EXERCISE OBJECTIVE: Beneath this sentence is a listing. Return its lines from the one containing "building: none -> [294,357,468,540]" through the last, exactly, and omit the pictures.

*** RECORDS FOR THE EXERCISE Section Begins ***

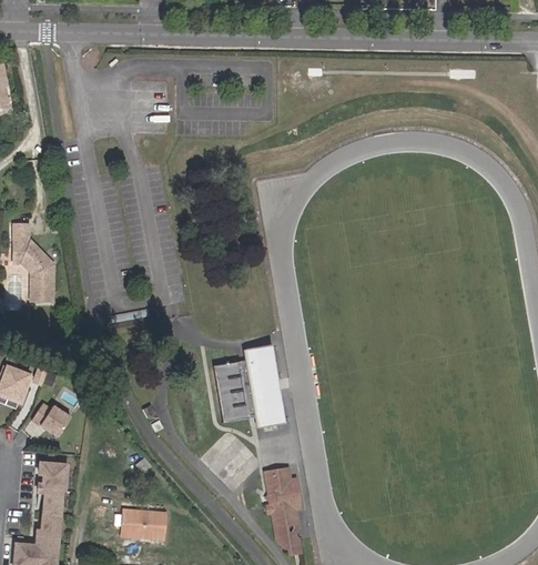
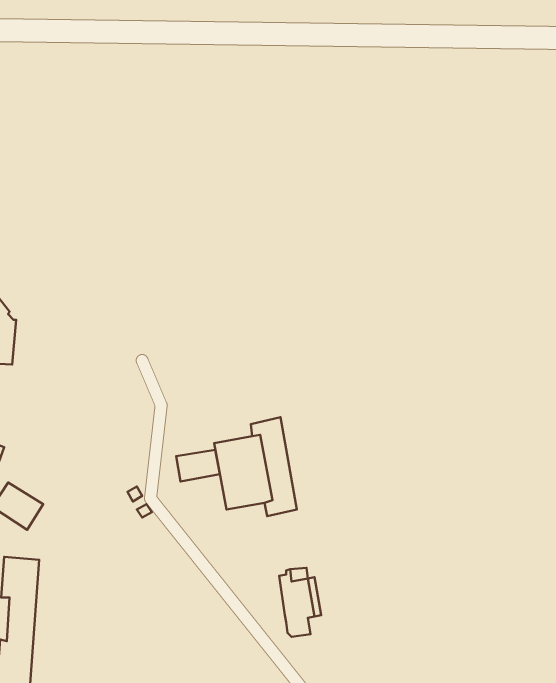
building: none -> [176,450,220,481]
building: [120,512,163,538] -> none
building: [273,522,303,546] -> none

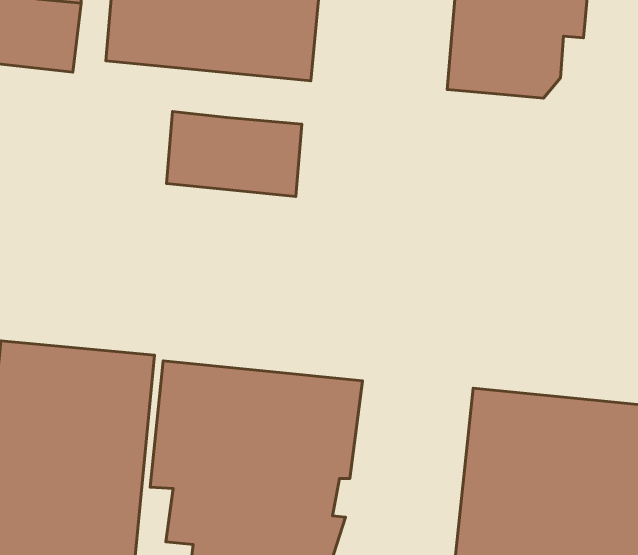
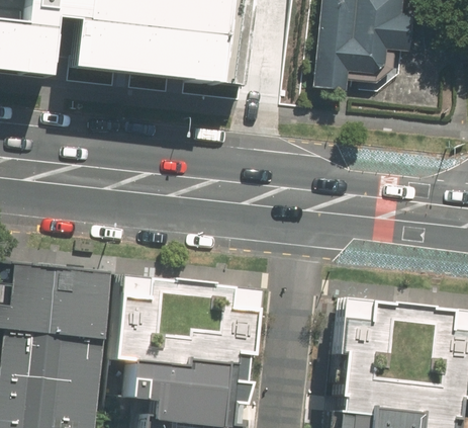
building: [166,112,302,196] -> none

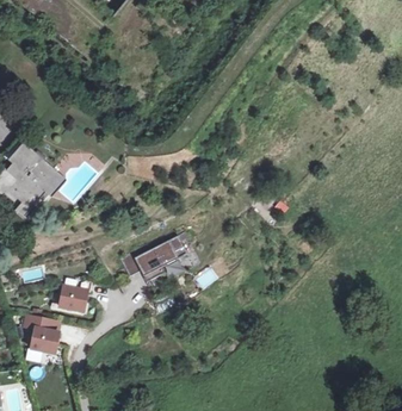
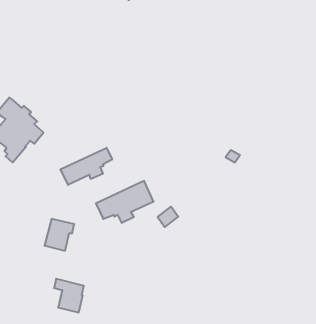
building: none -> [60,148,112,185]
building: [26,317,61,356] -> [54,279,84,313]

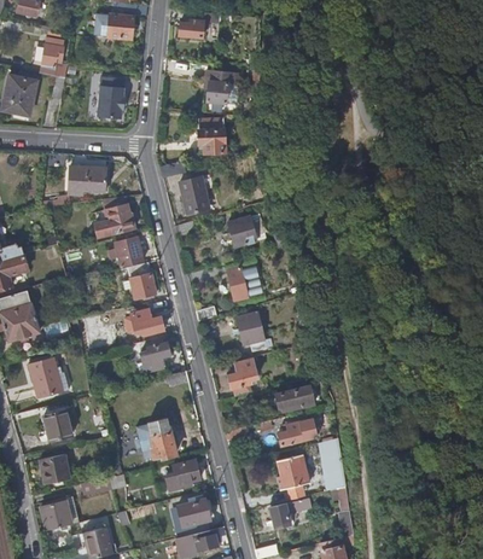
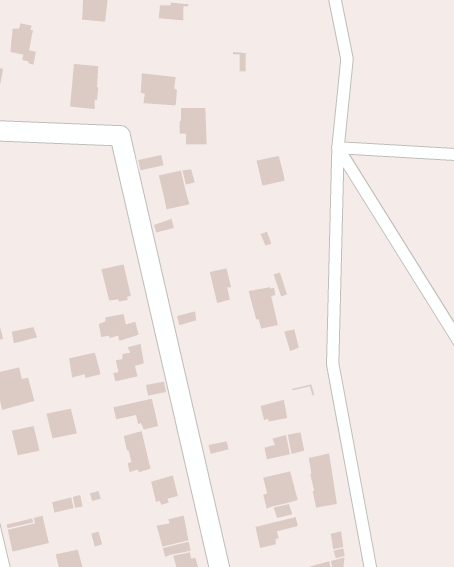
building: [205,69,240,100] -> [140,72,178,106]
building: [69,165,107,192] -> none
building: [99,197,134,234] -> none
building: [228,216,256,245] -> [255,155,285,186]
building: [116,238,142,266] -> none
building: [235,311,264,351] -> [248,286,279,329]
building: none -> [68,352,101,379]
building: [227,356,257,395] -> none
building: none -> [112,398,159,430]
building: [40,454,70,483] -> [45,408,78,439]

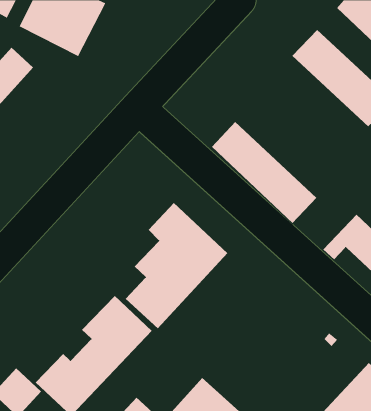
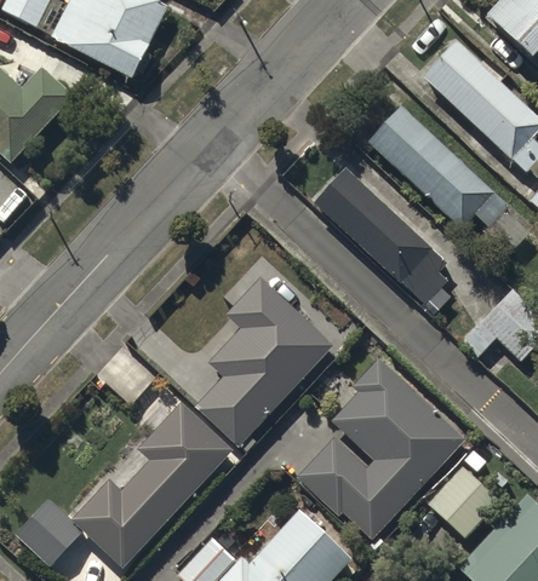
building: none -> [367,103,510,226]
building: none -> [294,357,468,540]
building: none -> [428,465,499,536]

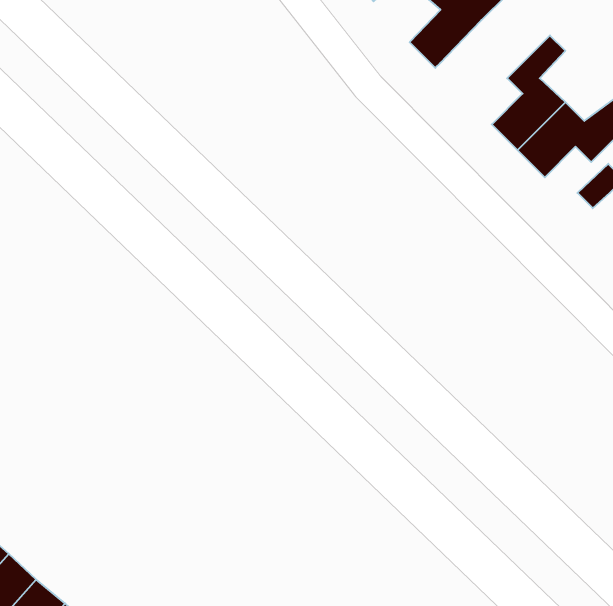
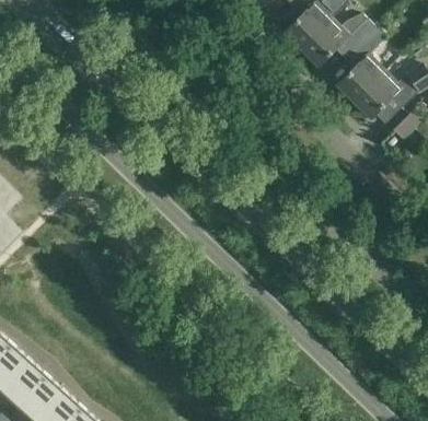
building: none -> [301,14,374,67]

*** RECORDS FOR THE EXERCISE Section Ends ***

WRITTEN SOLUTION:
building: none -> [294,357,468,540]
building: none -> [428,465,499,536]

building: none -> [301,14,374,67]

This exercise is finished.